Input records:
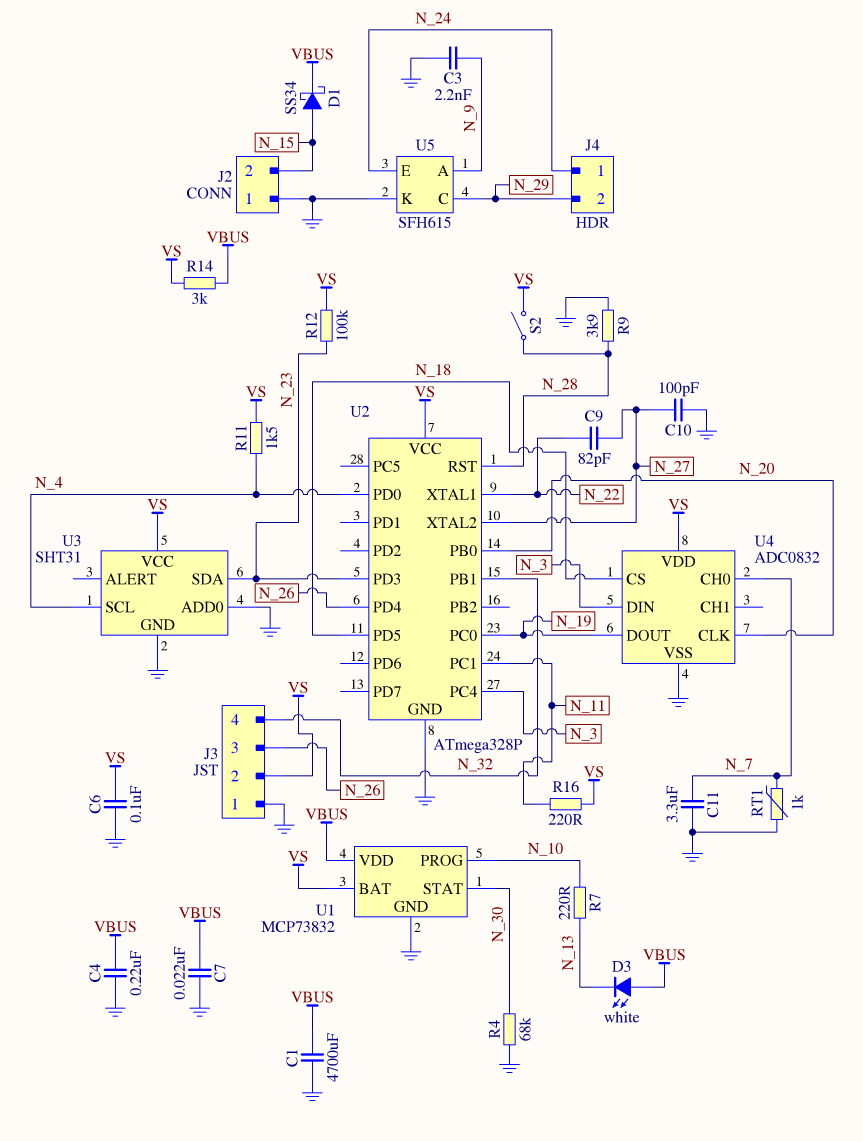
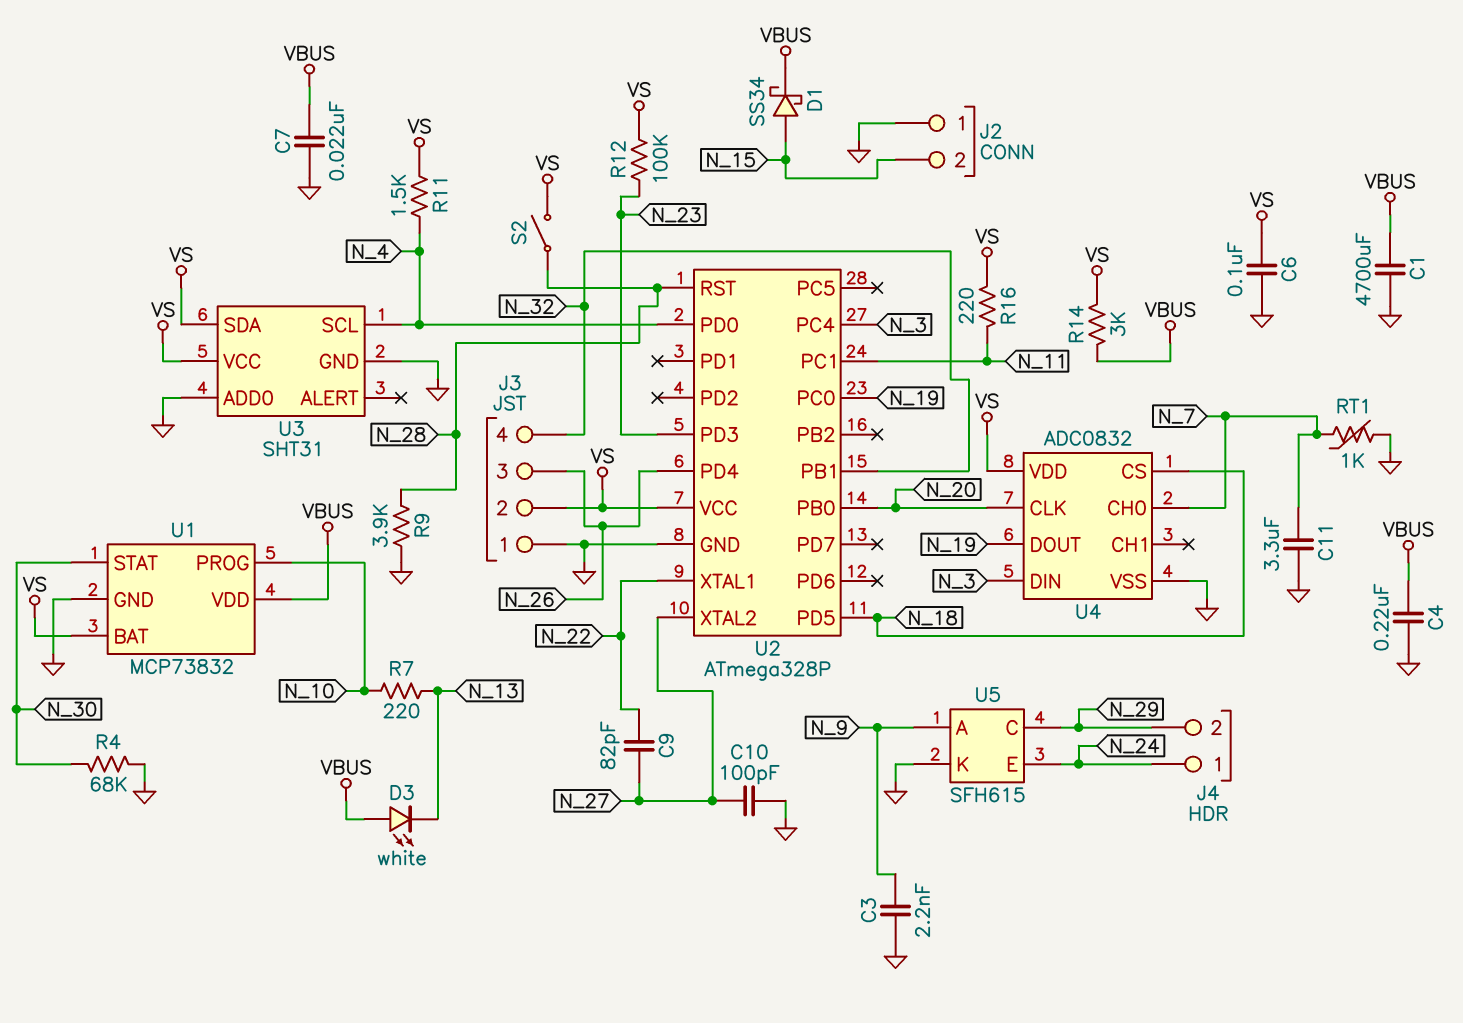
U3 pin SDA: N_23 -> VS

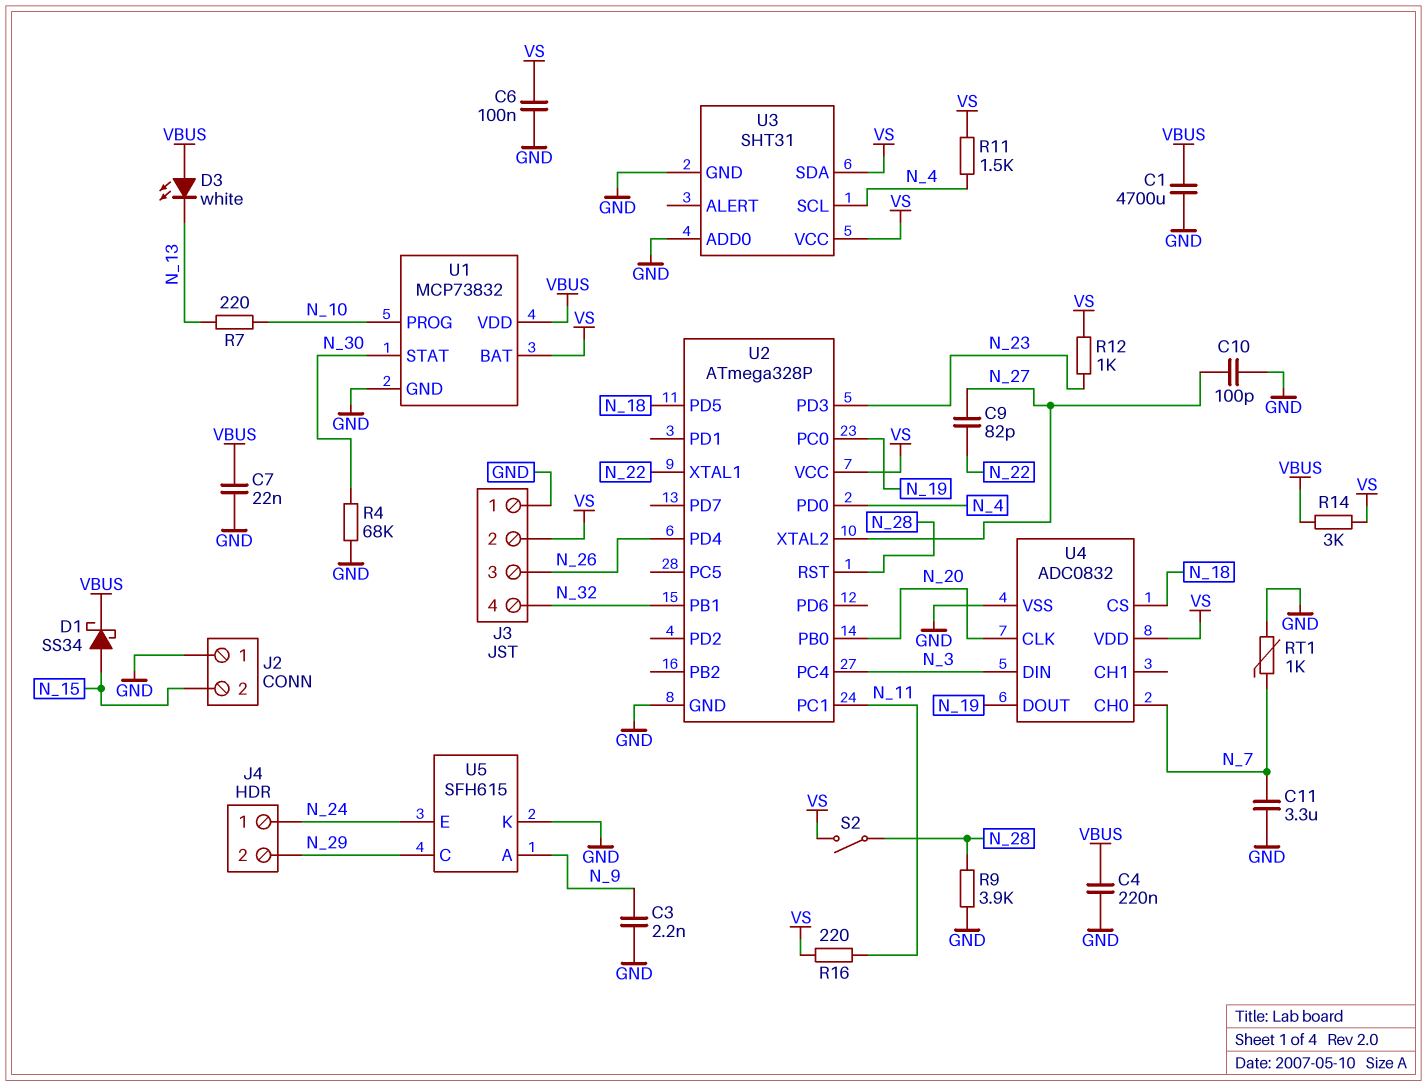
R12: 100k (N_23, VS) -> 1k (N_23, VS)

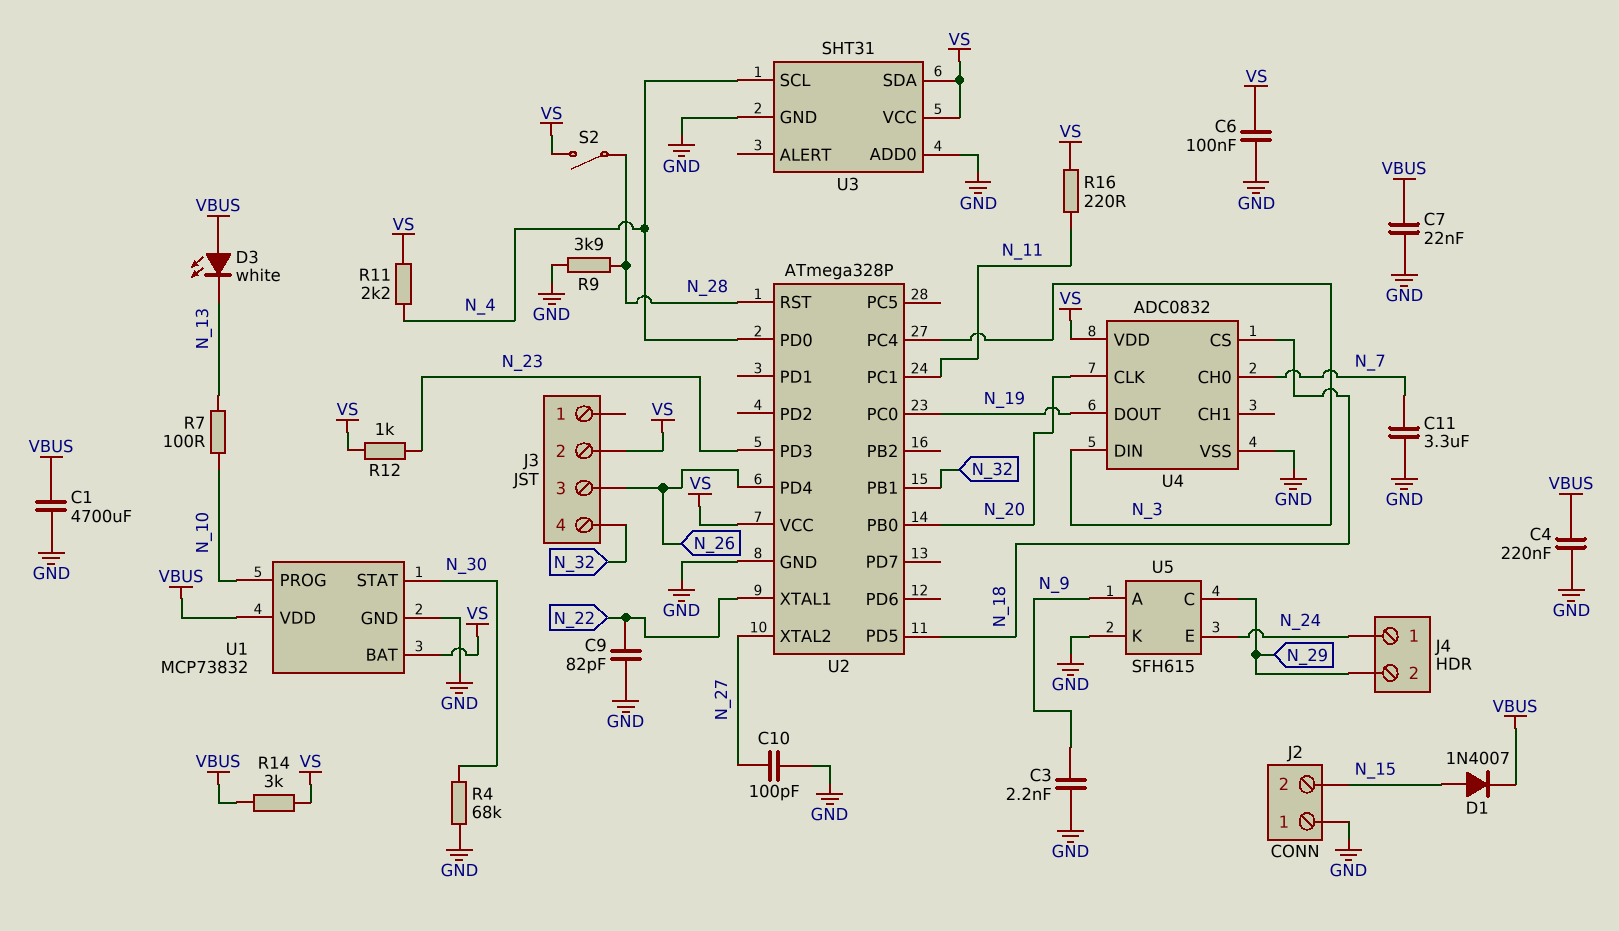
C9: 82pF (N_22, N_27) -> 82pF (GND, N_22)
D1: schottky SS34 (A N_15, K VBUS) -> diode 1N4007 (A N_15, K VBUS)
J3 pin 1: GND -> none
R7: 220 (N_10, N_13) -> 100 (N_10, N_13)
R11: 1.5k (N_4, VS) -> 2.2k (N_4, VS)
RT1: 1k (GND, N_7) -> none

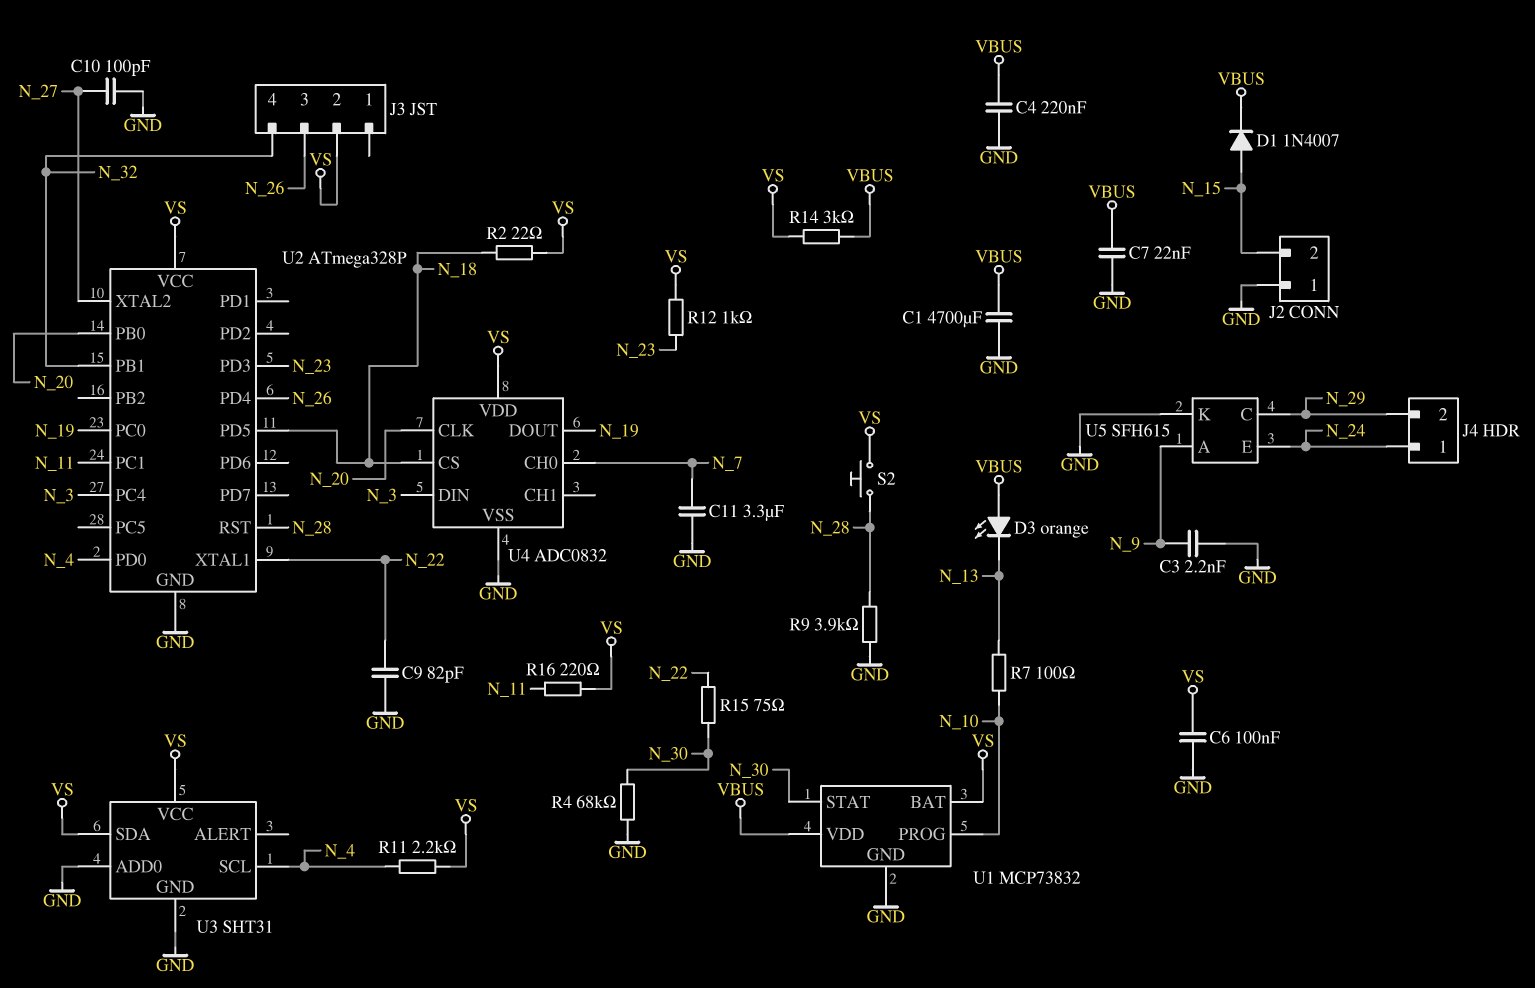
D3: LED white (A VBUS, K N_13) -> LED orange (A VBUS, K N_13)
R2: none -> 22 (N_18, VS)
R15: none -> 75 (N_22, N_30)
S2: switch (N_28, VS) -> button (N_28, VS)

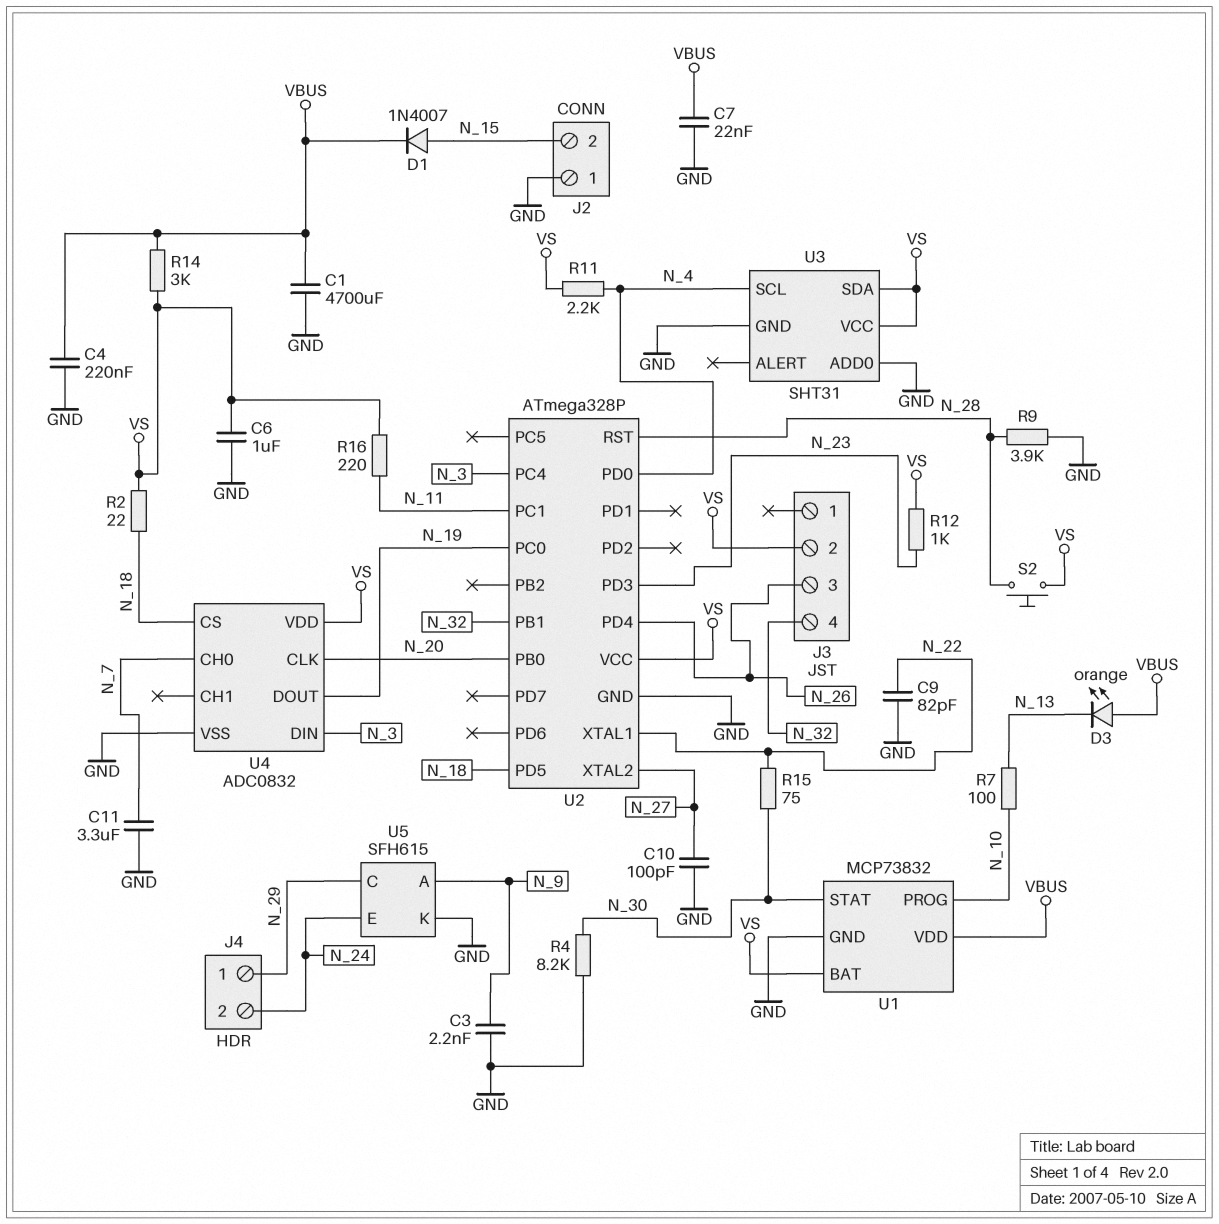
C6: 100nF (GND, VS) -> 1uF (GND, VS)
J4 pin 1: N_24 -> N_29
J4 pin 2: N_29 -> N_24
R4: 68k (GND, N_30) -> 8.2k (GND, N_30)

Exercise directions: If the records include pictures, omit them and transcribe everything else exactly.

Written solution:
U3 pin SDA: N_23 -> VS

R12: 100k (N_23, VS) -> 1k (N_23, VS)

C9: 82pF (N_22, N_27) -> 82pF (GND, N_22)
D1: schottky SS34 (A N_15, K VBUS) -> diode 1N4007 (A N_15, K VBUS)
J3 pin 1: GND -> none
R7: 220 (N_10, N_13) -> 100 (N_10, N_13)
R11: 1.5k (N_4, VS) -> 2.2k (N_4, VS)
RT1: 1k (GND, N_7) -> none

D3: LED white (A VBUS, K N_13) -> LED orange (A VBUS, K N_13)
R2: none -> 22 (N_18, VS)
R15: none -> 75 (N_22, N_30)
S2: switch (N_28, VS) -> button (N_28, VS)

C6: 100nF (GND, VS) -> 1uF (GND, VS)
J4 pin 1: N_24 -> N_29
J4 pin 2: N_29 -> N_24
R4: 68k (GND, N_30) -> 8.2k (GND, N_30)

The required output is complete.